Revision comparison data -
--
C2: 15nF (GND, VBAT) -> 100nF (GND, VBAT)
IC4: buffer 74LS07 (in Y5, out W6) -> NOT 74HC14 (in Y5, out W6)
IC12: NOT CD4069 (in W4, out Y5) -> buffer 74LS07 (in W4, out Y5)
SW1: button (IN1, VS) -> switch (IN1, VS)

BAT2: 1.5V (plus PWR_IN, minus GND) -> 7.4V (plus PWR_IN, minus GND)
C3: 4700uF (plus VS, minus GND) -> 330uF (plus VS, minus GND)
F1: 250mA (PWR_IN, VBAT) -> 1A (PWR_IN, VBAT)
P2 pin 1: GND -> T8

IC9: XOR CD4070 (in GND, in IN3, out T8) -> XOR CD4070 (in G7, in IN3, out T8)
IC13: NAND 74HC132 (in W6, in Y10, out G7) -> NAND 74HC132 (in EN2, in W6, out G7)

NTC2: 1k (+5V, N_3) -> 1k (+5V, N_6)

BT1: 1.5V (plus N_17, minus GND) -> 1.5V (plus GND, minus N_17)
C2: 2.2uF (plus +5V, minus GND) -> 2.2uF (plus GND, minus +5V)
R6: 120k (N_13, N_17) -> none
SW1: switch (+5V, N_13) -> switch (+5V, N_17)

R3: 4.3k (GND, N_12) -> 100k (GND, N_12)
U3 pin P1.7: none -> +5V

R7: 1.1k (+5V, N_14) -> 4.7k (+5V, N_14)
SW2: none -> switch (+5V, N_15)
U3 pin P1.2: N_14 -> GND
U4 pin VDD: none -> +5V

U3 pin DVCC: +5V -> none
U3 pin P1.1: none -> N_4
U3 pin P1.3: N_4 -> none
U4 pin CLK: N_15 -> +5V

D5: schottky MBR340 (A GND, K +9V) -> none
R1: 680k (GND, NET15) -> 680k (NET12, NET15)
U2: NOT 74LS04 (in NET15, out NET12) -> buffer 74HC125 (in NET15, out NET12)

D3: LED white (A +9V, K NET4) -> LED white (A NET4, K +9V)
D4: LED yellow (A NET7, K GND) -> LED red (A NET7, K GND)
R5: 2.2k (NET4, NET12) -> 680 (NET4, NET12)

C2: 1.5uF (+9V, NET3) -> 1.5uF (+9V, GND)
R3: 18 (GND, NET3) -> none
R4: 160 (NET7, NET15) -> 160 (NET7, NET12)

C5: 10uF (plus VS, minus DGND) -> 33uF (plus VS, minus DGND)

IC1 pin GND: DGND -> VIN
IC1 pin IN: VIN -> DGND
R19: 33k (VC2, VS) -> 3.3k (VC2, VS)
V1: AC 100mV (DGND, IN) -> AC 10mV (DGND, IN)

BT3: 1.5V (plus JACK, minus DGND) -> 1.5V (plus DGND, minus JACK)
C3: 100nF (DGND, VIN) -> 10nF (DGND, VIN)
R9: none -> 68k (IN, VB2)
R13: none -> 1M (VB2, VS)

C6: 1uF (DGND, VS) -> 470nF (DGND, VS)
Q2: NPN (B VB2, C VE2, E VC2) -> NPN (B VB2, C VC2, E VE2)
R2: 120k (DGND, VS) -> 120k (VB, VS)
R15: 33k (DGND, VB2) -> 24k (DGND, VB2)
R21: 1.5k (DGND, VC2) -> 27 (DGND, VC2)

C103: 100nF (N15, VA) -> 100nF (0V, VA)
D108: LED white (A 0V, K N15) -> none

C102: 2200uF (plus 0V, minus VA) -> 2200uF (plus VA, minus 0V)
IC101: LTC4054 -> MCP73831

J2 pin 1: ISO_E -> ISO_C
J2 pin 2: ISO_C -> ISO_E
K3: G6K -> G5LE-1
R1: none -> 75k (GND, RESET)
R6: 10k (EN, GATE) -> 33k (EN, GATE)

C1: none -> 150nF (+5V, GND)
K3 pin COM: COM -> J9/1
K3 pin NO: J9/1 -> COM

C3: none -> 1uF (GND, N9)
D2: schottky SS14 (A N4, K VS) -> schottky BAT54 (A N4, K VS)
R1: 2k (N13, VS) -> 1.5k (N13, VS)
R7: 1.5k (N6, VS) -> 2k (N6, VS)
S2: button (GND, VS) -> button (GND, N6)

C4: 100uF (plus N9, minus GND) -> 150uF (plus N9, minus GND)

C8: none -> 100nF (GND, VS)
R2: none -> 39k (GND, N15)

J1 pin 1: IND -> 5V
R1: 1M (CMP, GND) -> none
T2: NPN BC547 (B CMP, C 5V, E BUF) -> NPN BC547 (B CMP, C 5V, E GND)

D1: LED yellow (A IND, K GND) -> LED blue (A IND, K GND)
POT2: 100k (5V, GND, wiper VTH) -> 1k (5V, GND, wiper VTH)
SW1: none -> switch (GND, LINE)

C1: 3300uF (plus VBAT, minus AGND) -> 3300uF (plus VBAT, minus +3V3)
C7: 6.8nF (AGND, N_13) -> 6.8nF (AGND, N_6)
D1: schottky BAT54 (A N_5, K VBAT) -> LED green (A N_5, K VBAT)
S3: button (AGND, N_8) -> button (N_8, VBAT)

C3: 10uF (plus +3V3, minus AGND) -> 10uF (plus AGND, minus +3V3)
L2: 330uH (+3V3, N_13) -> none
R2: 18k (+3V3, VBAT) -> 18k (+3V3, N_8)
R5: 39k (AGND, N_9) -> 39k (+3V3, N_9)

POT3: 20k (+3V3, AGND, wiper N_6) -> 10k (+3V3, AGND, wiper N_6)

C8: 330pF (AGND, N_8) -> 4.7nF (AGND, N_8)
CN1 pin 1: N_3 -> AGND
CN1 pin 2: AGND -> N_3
--
Exercise directions - Track down every line in the entries that includes the string "white", and copy it.

Result for this task -
D3: LED white (A +9V, K NET4) -> LED white (A NET4, K +9V)
D108: LED white (A 0V, K N15) -> none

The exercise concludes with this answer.